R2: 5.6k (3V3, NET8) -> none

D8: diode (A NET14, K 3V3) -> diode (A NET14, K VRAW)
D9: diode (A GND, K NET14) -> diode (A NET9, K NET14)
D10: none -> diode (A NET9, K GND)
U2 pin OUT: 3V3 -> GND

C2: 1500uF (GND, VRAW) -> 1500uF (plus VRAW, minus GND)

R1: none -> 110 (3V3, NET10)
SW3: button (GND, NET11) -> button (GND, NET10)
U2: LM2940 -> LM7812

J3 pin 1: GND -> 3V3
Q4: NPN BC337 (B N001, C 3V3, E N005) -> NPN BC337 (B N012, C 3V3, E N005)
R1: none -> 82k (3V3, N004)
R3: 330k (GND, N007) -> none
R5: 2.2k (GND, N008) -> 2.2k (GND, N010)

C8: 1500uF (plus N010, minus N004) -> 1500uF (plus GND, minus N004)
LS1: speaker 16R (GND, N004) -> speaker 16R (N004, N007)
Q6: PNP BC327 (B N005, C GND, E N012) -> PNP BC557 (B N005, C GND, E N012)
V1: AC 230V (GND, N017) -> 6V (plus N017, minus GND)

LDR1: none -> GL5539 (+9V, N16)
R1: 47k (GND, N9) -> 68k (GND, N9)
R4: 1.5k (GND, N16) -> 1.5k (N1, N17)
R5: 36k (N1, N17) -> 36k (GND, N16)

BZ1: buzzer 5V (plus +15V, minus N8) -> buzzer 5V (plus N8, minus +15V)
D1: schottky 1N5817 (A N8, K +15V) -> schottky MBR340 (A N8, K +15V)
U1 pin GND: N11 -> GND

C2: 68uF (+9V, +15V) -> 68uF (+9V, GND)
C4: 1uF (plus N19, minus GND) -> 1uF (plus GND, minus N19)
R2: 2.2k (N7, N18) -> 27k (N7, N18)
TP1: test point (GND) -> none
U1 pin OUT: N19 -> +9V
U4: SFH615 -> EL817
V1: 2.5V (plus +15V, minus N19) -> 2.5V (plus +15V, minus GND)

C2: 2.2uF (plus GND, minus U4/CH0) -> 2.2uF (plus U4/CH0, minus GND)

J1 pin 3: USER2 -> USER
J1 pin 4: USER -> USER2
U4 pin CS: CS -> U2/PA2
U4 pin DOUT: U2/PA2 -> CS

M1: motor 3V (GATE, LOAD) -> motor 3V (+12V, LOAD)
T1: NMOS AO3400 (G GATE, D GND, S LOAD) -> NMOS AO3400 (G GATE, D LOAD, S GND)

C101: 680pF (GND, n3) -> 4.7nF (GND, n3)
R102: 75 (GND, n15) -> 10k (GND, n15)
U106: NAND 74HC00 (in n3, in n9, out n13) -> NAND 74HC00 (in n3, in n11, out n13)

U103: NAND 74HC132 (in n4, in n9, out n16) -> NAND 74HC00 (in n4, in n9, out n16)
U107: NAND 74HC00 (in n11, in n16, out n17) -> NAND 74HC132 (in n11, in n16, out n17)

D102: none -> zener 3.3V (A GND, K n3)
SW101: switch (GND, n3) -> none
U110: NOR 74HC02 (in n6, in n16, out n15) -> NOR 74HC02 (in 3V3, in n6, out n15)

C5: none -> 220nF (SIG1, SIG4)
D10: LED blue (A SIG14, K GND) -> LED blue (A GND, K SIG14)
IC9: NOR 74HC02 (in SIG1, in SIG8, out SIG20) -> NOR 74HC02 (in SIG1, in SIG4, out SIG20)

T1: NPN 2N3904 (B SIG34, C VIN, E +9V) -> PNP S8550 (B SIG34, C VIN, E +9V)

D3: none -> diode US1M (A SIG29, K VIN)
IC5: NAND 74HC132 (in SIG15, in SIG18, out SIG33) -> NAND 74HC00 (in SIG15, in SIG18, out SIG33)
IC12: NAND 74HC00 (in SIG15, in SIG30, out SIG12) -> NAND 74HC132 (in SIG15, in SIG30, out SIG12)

● ● ● ● ●

▸ **YOUR TASK**: Send back exactly, with nothing added, the lines from the first line of the material above through the line holding "C2: 68uF (+9V, +15V) -> 68uF (+9V, GND)"; both ends are included.

▸ **ANSWER SECTION**:
R2: 5.6k (3V3, NET8) -> none

D8: diode (A NET14, K 3V3) -> diode (A NET14, K VRAW)
D9: diode (A GND, K NET14) -> diode (A NET9, K NET14)
D10: none -> diode (A NET9, K GND)
U2 pin OUT: 3V3 -> GND

C2: 1500uF (GND, VRAW) -> 1500uF (plus VRAW, minus GND)

R1: none -> 110 (3V3, NET10)
SW3: button (GND, NET11) -> button (GND, NET10)
U2: LM2940 -> LM7812

J3 pin 1: GND -> 3V3
Q4: NPN BC337 (B N001, C 3V3, E N005) -> NPN BC337 (B N012, C 3V3, E N005)
R1: none -> 82k (3V3, N004)
R3: 330k (GND, N007) -> none
R5: 2.2k (GND, N008) -> 2.2k (GND, N010)

C8: 1500uF (plus N010, minus N004) -> 1500uF (plus GND, minus N004)
LS1: speaker 16R (GND, N004) -> speaker 16R (N004, N007)
Q6: PNP BC327 (B N005, C GND, E N012) -> PNP BC557 (B N005, C GND, E N012)
V1: AC 230V (GND, N017) -> 6V (plus N017, minus GND)

LDR1: none -> GL5539 (+9V, N16)
R1: 47k (GND, N9) -> 68k (GND, N9)
R4: 1.5k (GND, N16) -> 1.5k (N1, N17)
R5: 36k (N1, N17) -> 36k (GND, N16)

BZ1: buzzer 5V (plus +15V, minus N8) -> buzzer 5V (plus N8, minus +15V)
D1: schottky 1N5817 (A N8, K +15V) -> schottky MBR340 (A N8, K +15V)
U1 pin GND: N11 -> GND

C2: 68uF (+9V, +15V) -> 68uF (+9V, GND)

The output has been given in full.